BEGIN Data provided
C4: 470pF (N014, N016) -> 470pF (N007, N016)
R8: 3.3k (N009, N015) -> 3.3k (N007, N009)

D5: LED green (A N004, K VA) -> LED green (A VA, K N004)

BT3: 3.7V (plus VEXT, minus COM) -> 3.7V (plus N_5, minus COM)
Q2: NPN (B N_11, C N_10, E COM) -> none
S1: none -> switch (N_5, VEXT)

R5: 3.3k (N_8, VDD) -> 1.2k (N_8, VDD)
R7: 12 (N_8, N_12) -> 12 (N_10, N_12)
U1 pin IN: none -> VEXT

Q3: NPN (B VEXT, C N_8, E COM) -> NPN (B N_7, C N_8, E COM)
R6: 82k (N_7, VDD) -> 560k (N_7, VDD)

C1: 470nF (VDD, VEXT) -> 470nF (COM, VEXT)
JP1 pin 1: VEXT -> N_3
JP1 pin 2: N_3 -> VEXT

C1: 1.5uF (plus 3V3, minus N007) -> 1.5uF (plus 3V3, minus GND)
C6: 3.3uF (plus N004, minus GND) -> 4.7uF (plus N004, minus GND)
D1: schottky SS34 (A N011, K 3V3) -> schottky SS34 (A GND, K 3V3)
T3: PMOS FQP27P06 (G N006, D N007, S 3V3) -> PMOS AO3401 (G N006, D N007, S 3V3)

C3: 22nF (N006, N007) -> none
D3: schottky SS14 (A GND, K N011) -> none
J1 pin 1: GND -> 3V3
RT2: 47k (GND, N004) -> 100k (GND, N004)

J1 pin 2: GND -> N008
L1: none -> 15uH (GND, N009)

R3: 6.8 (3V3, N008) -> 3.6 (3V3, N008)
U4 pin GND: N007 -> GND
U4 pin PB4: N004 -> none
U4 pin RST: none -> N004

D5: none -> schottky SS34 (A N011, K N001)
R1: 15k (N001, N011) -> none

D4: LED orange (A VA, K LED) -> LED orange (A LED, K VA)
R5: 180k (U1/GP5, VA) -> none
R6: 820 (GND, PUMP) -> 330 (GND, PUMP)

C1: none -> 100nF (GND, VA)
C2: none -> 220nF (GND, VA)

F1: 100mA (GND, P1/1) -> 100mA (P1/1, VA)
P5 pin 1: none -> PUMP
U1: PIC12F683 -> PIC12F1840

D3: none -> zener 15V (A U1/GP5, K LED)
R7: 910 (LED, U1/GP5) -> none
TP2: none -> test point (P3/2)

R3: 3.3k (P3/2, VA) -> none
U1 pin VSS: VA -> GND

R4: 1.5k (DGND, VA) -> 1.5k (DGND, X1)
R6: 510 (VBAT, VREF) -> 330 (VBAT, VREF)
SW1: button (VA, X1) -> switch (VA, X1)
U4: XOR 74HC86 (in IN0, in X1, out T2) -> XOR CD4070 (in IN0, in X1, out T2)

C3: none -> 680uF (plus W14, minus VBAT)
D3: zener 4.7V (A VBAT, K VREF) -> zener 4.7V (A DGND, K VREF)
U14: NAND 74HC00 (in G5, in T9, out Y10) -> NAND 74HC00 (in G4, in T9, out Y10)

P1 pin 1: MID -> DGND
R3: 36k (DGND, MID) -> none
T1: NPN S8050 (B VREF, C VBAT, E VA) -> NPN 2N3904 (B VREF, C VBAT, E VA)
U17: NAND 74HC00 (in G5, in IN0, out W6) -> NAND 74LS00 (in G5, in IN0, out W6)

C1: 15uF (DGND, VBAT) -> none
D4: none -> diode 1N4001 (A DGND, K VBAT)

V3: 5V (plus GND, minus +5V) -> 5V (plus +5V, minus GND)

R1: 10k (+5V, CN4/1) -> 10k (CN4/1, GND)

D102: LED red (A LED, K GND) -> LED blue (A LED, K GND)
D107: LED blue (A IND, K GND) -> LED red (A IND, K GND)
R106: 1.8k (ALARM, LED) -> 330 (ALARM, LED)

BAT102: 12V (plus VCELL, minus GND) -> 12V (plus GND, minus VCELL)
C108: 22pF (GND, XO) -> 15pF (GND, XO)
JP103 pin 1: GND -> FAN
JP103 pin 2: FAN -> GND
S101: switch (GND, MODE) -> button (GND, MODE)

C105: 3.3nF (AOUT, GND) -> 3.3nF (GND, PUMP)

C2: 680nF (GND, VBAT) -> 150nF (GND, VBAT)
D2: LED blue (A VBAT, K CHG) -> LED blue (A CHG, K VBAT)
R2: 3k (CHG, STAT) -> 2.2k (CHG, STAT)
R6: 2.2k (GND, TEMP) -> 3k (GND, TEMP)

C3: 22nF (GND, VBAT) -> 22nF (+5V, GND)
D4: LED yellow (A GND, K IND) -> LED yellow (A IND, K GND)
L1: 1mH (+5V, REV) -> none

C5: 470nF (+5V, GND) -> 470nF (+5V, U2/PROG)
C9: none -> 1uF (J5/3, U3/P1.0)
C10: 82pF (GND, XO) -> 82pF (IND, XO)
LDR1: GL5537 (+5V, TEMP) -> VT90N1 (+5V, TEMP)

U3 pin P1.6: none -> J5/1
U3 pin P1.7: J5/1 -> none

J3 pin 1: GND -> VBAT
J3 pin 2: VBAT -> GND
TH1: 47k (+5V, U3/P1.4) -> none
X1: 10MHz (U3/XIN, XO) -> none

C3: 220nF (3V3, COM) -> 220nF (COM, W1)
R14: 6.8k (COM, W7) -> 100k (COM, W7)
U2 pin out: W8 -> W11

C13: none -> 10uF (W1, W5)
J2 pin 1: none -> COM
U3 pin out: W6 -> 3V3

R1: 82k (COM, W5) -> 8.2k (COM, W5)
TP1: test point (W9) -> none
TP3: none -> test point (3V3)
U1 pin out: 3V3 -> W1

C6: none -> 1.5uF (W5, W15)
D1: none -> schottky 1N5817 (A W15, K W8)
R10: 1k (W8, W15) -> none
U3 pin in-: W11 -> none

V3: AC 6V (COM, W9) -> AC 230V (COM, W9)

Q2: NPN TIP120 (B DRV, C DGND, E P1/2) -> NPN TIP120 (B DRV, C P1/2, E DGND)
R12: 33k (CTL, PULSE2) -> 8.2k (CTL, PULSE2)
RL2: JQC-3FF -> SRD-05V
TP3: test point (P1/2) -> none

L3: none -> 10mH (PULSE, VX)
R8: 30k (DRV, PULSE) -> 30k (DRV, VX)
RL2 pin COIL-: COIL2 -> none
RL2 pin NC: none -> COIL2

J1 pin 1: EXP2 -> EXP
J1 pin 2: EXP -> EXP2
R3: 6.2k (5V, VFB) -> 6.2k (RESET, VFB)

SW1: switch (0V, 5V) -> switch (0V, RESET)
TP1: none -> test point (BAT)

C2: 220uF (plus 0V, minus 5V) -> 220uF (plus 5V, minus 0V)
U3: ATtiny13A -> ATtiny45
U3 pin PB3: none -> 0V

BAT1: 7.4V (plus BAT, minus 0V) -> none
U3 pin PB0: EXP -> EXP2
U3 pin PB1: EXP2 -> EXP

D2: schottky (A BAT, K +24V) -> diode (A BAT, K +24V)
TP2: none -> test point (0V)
END Data provided
→ Requirement: Bring together every line in the entries that holds the string "VEXT".

→ Problem solution:
BT3: 3.7V (plus VEXT, minus COM) -> 3.7V (plus N_5, minus COM)
S1: none -> switch (N_5, VEXT)
U1 pin IN: none -> VEXT
Q3: NPN (B VEXT, C N_8, E COM) -> NPN (B N_7, C N_8, E COM)
C1: 470nF (VDD, VEXT) -> 470nF (COM, VEXT)
JP1 pin 1: VEXT -> N_3
JP1 pin 2: N_3 -> VEXT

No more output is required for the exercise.